▶ [Your task]: Copy each line of the entries that contains the word "left".

▶ [Exercise inputs]:
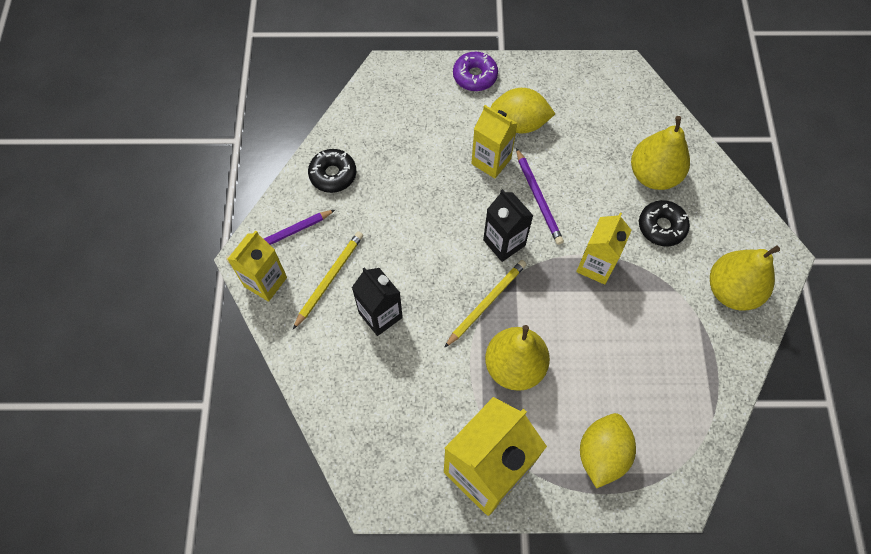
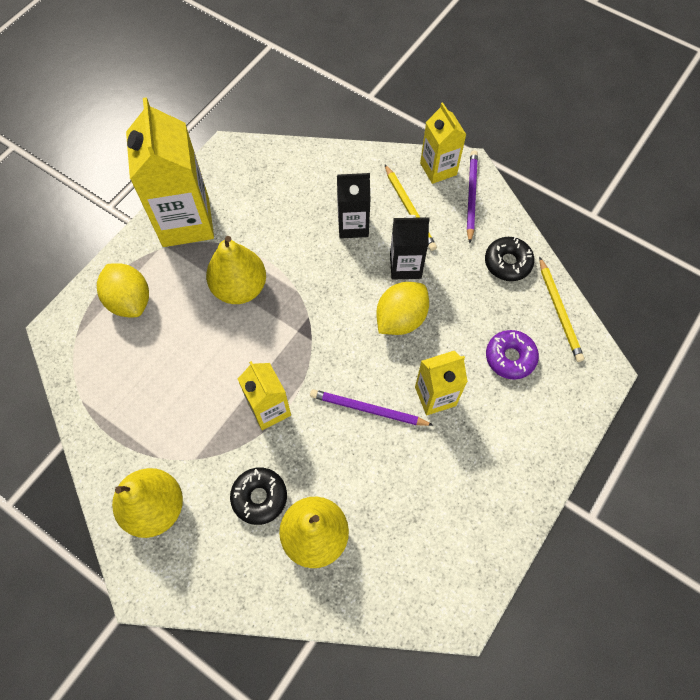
camera: 125 degrees right, 0 degrees up
(475, 76) = (546, 449): purple donut -> purple donut (510, 357)
(486, 303) = (305, 302): yellow pencil -> yellow pencil (559, 311)
(504, 243) = (346, 351): black carton -> black carton (405, 266)
(519, 123) = (460, 451): yellow lemon -> yellow lemon (400, 319)

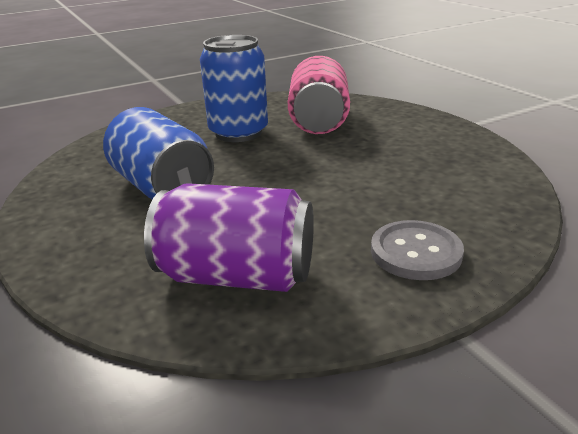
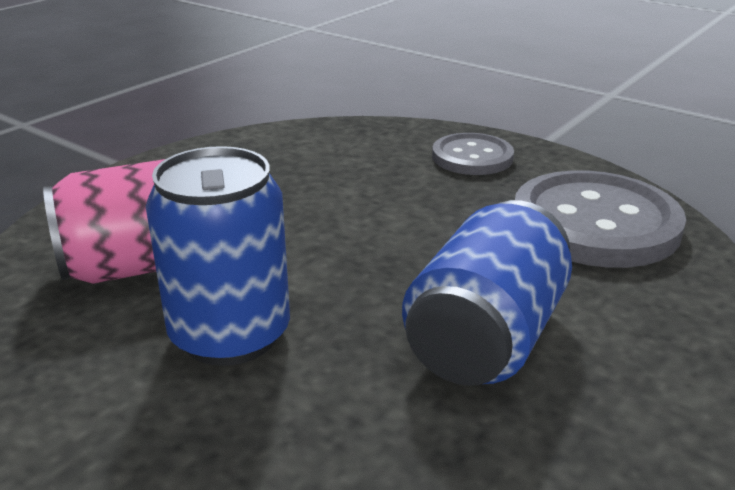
camera: 115 degrees left, 0 degrees up
(237, 276) = (595, 223): purple can -> grey button

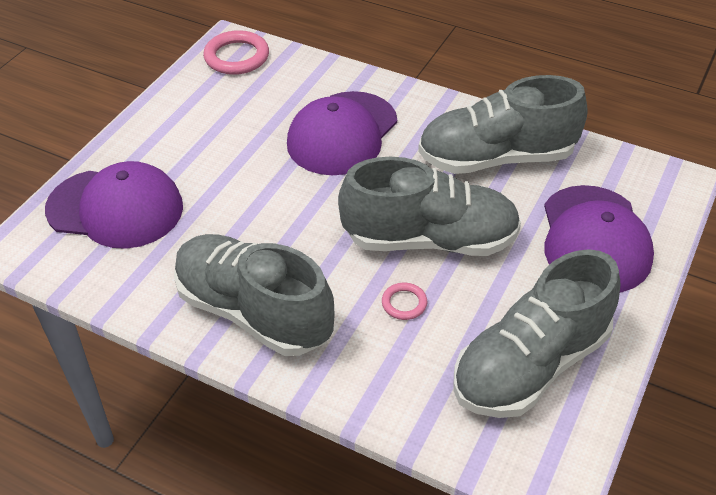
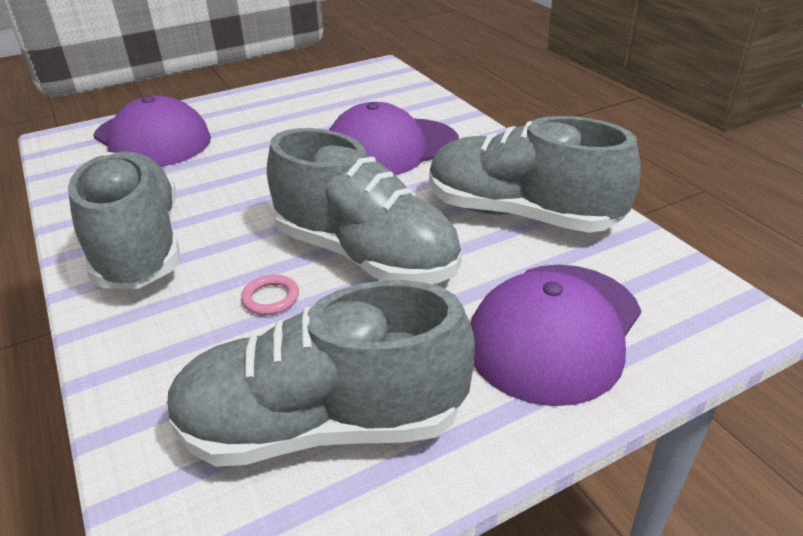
camera: 35 degrees right, 10 degrees down
(236, 57) = (371, 77): pink ring -> none

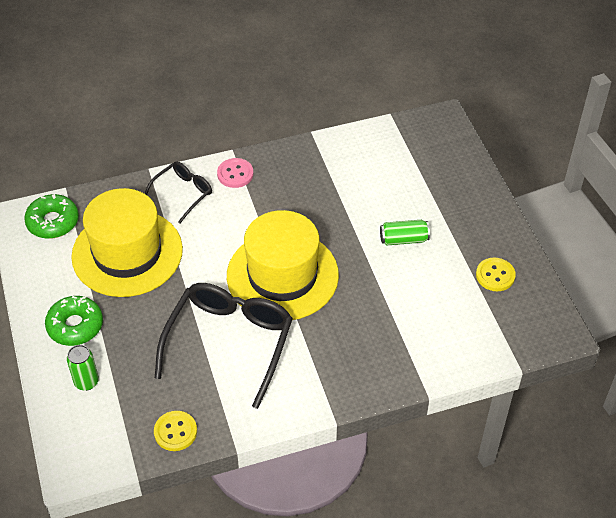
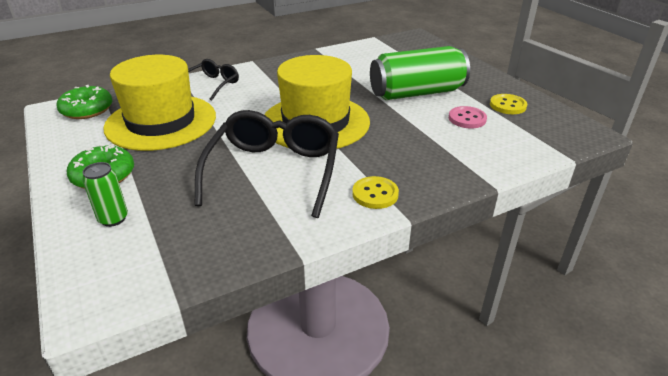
camera: 10 degrees left, 15 degrees down
(175, 432) = (224, 251): yellow button -> yellow button (375, 194)
(235, 174) = (257, 71): pink button -> pink button (467, 119)
(403, 239) = (416, 93): green can -> green can, size x2.14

▶ [Answer to this problem]:
camera: 115 degrees left, 0 degrees up
camera: 10 degrees left, 15 degrees down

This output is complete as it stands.